↓↓↓
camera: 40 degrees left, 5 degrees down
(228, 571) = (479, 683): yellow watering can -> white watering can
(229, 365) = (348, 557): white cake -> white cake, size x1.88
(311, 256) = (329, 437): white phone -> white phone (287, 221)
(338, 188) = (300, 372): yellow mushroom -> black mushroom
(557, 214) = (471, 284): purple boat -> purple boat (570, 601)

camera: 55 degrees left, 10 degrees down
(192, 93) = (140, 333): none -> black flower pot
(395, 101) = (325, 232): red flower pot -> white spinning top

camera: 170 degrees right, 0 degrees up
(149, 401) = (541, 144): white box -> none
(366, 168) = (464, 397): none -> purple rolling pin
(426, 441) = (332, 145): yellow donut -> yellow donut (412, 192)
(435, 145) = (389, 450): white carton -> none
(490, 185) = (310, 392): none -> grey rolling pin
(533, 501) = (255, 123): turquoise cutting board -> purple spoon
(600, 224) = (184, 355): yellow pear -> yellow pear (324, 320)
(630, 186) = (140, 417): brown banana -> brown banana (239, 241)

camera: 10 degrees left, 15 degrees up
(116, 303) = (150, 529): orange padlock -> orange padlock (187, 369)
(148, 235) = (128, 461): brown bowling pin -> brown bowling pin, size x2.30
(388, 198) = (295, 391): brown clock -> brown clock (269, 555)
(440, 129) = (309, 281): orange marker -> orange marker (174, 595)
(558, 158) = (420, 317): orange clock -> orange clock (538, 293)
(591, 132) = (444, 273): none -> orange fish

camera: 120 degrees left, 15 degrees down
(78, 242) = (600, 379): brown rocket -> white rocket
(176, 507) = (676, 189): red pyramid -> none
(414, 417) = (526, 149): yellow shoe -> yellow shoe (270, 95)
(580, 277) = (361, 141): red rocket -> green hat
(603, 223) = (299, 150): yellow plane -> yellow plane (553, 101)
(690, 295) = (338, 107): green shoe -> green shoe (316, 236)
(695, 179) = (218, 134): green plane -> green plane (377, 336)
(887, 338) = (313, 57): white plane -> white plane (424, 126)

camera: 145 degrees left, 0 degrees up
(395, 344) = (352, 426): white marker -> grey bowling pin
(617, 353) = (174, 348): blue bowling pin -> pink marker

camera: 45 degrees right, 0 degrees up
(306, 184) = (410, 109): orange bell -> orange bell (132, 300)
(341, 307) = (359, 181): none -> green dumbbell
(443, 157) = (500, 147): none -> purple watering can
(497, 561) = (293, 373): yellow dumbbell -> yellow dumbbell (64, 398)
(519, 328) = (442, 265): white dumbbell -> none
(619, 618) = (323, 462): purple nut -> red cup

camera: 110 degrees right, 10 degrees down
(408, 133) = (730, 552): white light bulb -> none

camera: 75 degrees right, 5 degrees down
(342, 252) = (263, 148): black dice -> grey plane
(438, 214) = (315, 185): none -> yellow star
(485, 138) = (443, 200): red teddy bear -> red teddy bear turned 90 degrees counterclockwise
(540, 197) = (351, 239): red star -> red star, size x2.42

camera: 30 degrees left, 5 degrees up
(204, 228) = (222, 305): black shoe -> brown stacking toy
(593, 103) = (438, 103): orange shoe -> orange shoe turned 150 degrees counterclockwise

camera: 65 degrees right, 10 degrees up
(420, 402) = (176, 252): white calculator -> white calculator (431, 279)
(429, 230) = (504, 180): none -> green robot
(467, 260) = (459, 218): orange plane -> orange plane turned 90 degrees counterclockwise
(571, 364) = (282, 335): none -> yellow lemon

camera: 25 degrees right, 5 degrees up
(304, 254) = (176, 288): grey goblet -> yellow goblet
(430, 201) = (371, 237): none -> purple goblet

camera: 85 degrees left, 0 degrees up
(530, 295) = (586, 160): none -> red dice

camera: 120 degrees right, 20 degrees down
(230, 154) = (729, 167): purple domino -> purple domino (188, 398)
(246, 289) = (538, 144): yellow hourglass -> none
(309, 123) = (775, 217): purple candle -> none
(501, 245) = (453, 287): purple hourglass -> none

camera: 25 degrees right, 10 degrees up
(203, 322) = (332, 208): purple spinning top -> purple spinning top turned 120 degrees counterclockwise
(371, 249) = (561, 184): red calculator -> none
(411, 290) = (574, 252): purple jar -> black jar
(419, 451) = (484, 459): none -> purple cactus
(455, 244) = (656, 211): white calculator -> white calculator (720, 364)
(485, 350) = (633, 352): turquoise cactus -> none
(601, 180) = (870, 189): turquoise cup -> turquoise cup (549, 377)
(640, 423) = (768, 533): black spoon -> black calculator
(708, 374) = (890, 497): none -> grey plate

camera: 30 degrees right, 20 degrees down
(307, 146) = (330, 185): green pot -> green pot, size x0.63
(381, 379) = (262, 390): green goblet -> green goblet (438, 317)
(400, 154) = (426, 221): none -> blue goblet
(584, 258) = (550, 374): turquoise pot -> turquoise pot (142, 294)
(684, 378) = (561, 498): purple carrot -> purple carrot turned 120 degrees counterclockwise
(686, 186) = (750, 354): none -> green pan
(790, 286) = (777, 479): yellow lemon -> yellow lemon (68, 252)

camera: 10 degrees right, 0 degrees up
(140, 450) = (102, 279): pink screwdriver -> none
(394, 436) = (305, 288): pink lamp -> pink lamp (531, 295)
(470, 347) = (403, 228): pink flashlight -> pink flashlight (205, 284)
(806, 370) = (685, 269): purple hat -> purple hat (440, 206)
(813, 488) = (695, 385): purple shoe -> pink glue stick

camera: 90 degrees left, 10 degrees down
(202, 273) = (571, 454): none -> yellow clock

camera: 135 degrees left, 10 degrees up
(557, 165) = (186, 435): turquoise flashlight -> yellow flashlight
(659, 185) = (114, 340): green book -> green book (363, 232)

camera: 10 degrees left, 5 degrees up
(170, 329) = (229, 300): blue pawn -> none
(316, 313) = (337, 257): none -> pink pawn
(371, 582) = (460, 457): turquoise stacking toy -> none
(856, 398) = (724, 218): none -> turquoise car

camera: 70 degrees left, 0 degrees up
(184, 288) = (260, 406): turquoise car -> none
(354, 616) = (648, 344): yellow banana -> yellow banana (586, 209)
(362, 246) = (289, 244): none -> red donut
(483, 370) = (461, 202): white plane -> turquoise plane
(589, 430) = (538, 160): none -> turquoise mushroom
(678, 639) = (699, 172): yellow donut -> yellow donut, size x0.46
↑↑↑
= Your objective =
If a line in the entries above has the word "turned", copy it.

= Task answer =
(485, 138) = (443, 200): red teddy bear -> red teddy bear turned 90 degrees counterclockwise
(593, 103) = (438, 103): orange shoe -> orange shoe turned 150 degrees counterclockwise
(467, 260) = (459, 218): orange plane -> orange plane turned 90 degrees counterclockwise
(203, 322) = (332, 208): purple spinning top -> purple spinning top turned 120 degrees counterclockwise
(684, 378) = (561, 498): purple carrot -> purple carrot turned 120 degrees counterclockwise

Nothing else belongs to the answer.